WHAT YOU ARE ASKED TO DO
Return the data below exactly, stopping after the line with "blue diamond: (367, 71) -> (272, 70), moved".

SUPPLIED DATA below:

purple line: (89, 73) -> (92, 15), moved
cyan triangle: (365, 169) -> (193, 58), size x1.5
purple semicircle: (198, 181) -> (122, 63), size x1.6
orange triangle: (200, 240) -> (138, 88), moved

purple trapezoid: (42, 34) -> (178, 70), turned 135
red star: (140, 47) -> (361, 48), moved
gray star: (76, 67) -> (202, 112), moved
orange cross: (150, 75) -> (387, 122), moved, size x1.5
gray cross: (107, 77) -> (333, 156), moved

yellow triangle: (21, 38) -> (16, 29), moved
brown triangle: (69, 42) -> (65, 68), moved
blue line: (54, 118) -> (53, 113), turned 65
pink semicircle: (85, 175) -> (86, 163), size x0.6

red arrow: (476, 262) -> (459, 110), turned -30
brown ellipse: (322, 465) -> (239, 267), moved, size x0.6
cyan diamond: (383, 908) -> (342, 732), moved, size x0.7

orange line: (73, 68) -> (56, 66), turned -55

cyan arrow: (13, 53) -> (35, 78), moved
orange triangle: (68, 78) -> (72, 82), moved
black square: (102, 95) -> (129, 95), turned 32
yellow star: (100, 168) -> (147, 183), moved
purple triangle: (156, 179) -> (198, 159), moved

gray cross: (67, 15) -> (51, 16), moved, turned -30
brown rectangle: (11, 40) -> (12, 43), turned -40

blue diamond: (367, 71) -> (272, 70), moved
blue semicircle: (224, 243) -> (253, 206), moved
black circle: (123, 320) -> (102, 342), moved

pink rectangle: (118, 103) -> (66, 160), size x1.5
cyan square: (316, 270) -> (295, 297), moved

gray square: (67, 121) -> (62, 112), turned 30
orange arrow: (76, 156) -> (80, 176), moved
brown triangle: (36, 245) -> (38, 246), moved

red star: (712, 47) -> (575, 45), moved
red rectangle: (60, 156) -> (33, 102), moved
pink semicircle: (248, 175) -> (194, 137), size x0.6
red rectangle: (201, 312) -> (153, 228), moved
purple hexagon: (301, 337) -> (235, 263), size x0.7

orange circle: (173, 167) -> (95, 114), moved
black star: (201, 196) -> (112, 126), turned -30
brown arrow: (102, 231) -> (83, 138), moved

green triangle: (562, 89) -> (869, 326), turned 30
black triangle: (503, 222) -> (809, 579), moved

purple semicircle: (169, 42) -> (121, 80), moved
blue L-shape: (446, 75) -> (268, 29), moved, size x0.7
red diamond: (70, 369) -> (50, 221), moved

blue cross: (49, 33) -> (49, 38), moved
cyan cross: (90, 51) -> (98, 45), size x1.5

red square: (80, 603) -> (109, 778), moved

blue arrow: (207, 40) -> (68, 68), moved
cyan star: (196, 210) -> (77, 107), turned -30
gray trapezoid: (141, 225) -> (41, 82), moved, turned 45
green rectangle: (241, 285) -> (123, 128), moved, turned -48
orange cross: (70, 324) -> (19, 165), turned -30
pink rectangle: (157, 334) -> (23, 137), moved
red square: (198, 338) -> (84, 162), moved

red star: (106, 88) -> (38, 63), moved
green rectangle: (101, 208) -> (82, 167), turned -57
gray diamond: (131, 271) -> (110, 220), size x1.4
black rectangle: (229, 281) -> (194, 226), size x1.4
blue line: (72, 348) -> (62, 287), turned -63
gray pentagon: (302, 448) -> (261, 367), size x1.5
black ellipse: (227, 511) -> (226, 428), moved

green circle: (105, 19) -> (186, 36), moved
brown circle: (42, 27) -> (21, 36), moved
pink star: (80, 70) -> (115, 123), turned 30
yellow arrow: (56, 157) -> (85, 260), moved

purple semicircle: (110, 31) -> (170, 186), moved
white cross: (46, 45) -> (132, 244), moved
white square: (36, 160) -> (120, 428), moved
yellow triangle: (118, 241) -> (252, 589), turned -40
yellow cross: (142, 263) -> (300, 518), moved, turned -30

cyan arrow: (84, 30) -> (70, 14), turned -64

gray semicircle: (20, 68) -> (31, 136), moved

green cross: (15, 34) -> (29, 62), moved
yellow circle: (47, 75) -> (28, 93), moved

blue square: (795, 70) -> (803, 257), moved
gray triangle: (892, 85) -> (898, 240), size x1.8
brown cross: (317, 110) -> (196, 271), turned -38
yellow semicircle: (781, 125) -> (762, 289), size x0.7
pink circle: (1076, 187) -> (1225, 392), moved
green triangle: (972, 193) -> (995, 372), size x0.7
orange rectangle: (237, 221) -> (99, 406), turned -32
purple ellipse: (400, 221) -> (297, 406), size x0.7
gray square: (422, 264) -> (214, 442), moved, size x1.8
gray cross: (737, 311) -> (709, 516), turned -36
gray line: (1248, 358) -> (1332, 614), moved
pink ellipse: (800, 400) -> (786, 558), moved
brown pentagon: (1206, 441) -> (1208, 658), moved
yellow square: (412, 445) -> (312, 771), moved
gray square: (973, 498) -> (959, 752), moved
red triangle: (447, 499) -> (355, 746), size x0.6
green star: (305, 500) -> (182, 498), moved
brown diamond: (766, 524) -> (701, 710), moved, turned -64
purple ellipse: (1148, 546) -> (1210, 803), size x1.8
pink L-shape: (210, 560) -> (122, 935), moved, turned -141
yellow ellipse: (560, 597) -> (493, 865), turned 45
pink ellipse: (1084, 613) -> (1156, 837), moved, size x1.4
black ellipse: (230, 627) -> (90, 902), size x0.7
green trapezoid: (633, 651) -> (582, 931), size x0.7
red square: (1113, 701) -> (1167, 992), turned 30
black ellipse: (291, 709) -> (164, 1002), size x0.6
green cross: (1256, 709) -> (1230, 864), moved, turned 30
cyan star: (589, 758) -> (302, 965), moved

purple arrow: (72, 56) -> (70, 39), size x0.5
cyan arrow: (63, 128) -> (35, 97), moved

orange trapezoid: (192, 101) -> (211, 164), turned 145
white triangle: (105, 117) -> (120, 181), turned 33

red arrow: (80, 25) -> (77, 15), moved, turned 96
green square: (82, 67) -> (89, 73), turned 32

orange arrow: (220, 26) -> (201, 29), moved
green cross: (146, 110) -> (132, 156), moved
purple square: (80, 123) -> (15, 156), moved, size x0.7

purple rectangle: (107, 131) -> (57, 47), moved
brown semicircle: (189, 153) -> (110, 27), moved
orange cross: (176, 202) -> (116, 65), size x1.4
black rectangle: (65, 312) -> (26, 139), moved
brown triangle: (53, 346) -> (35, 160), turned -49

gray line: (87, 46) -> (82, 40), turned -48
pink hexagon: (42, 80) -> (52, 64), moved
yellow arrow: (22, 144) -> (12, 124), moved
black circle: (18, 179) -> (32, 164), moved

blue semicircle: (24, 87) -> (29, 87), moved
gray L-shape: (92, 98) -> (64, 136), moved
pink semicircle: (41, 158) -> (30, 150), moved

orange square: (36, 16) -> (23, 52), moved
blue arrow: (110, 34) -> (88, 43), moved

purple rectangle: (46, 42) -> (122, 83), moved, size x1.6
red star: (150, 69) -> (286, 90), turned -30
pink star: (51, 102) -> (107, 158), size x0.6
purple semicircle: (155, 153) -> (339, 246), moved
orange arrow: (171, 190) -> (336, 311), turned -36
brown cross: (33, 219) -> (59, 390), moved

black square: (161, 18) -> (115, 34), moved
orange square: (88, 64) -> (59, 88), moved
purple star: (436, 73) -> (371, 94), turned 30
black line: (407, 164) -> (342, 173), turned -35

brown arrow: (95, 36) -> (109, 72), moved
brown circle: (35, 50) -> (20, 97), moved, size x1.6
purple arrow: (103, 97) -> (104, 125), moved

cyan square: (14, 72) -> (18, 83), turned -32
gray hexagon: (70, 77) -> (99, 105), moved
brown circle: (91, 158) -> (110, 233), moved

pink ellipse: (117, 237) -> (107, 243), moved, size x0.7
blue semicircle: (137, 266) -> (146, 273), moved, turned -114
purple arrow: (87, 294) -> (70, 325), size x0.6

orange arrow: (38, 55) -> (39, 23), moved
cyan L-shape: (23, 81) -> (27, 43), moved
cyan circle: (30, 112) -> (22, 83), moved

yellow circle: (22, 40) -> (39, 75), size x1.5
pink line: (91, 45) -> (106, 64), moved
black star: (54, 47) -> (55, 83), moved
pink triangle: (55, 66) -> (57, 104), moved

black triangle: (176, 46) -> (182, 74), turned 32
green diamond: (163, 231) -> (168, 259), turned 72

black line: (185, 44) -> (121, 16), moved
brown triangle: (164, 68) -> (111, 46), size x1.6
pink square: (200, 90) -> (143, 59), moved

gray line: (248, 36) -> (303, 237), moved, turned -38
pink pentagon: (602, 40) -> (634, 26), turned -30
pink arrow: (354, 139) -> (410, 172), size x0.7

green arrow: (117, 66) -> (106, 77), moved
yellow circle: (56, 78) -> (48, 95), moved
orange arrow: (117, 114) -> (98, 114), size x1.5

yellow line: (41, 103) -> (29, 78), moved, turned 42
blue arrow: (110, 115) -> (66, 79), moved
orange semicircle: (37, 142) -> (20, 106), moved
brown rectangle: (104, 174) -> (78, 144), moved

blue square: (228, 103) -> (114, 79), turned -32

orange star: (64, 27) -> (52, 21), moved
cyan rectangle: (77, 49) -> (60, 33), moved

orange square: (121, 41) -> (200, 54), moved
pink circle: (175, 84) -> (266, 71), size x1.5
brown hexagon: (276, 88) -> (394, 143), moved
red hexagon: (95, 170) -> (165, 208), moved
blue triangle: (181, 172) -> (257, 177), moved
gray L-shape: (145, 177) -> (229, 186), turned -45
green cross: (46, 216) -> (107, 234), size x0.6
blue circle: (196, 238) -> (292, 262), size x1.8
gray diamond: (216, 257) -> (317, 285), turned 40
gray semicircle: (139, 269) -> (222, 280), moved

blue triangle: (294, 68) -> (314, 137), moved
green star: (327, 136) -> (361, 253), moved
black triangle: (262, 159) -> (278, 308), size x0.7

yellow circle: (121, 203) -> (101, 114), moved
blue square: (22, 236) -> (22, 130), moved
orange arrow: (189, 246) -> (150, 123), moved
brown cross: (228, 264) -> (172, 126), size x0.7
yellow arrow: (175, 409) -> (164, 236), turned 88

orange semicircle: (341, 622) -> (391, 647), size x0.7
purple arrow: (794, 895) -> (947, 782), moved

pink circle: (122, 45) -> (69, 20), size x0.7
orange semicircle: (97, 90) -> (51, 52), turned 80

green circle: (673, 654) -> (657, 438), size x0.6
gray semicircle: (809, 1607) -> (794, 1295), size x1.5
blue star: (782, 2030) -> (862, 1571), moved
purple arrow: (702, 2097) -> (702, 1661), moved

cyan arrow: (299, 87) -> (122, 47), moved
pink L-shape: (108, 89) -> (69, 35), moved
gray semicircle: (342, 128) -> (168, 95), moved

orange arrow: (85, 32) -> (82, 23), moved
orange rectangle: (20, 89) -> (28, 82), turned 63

End of SUPPLIED DATA.

EXERCISE RESULT
purple line: (89, 73) -> (92, 15), moved
cyan triangle: (365, 169) -> (193, 58), size x1.5
purple semicircle: (198, 181) -> (122, 63), size x1.6
orange triangle: (200, 240) -> (138, 88), moved

purple trapezoid: (42, 34) -> (178, 70), turned 135
red star: (140, 47) -> (361, 48), moved
gray star: (76, 67) -> (202, 112), moved
orange cross: (150, 75) -> (387, 122), moved, size x1.5
gray cross: (107, 77) -> (333, 156), moved

yellow triangle: (21, 38) -> (16, 29), moved
brown triangle: (69, 42) -> (65, 68), moved
blue line: (54, 118) -> (53, 113), turned 65
pink semicircle: (85, 175) -> (86, 163), size x0.6

red arrow: (476, 262) -> (459, 110), turned -30
brown ellipse: (322, 465) -> (239, 267), moved, size x0.6
cyan diamond: (383, 908) -> (342, 732), moved, size x0.7

orange line: (73, 68) -> (56, 66), turned -55

cyan arrow: (13, 53) -> (35, 78), moved
orange triangle: (68, 78) -> (72, 82), moved
black square: (102, 95) -> (129, 95), turned 32
yellow star: (100, 168) -> (147, 183), moved
purple triangle: (156, 179) -> (198, 159), moved

gray cross: (67, 15) -> (51, 16), moved, turned -30
brown rectangle: (11, 40) -> (12, 43), turned -40

blue diamond: (367, 71) -> (272, 70), moved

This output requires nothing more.